Goal of the exercise: Among the entries below, only the lines starting at the one with "BLACK HOURGLASS (3rd from left)" and ending at the one with "YELLOW CACTUS (2nd from left)", both included, are to be printed exactly.

Dataset items

---------------

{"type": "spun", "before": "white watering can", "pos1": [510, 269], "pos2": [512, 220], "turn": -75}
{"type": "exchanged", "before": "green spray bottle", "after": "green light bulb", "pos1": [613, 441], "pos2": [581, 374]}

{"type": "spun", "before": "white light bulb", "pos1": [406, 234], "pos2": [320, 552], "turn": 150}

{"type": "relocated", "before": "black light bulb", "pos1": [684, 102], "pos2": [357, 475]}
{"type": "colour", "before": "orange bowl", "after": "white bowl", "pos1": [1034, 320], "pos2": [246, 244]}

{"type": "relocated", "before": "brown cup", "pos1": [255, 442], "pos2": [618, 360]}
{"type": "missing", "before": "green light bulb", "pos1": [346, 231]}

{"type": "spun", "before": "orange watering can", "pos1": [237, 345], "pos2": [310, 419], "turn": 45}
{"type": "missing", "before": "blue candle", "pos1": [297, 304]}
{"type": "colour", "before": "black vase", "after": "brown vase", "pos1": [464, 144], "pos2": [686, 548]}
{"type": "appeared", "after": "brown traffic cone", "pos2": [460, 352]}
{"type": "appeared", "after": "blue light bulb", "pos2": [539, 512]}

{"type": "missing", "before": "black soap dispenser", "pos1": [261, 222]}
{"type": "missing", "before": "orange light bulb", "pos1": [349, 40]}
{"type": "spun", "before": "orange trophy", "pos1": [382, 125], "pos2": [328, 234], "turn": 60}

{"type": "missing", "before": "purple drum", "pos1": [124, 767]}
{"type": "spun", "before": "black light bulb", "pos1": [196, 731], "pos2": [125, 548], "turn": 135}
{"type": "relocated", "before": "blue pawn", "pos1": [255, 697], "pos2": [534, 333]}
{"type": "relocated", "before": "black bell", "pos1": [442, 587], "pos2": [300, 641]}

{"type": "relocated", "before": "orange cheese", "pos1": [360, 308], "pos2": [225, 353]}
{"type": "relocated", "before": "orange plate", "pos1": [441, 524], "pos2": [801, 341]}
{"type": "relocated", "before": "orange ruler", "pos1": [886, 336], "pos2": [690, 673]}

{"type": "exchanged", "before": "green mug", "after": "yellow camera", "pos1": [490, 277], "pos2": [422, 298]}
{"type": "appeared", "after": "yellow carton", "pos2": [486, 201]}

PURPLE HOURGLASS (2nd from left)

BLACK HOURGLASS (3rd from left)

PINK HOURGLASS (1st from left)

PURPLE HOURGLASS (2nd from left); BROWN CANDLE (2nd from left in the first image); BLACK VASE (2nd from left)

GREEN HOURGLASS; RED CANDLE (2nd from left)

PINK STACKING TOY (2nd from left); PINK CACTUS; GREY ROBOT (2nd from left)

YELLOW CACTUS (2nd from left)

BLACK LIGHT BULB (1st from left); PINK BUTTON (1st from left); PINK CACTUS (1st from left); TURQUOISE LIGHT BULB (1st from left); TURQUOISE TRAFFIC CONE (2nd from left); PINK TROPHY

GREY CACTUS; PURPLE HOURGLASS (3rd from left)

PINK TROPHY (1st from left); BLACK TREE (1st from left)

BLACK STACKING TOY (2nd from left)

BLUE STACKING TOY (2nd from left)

---------------

Your response:
BLACK HOURGLASS (3rd from left)

PINK HOURGLASS (1st from left)

PURPLE HOURGLASS (2nd from left); BROWN CANDLE (2nd from left in the first image); BLACK VASE (2nd from left)

GREEN HOURGLASS; RED CANDLE (2nd from left)

PINK STACKING TOY (2nd from left); PINK CACTUS; GREY ROBOT (2nd from left)

YELLOW CACTUS (2nd from left)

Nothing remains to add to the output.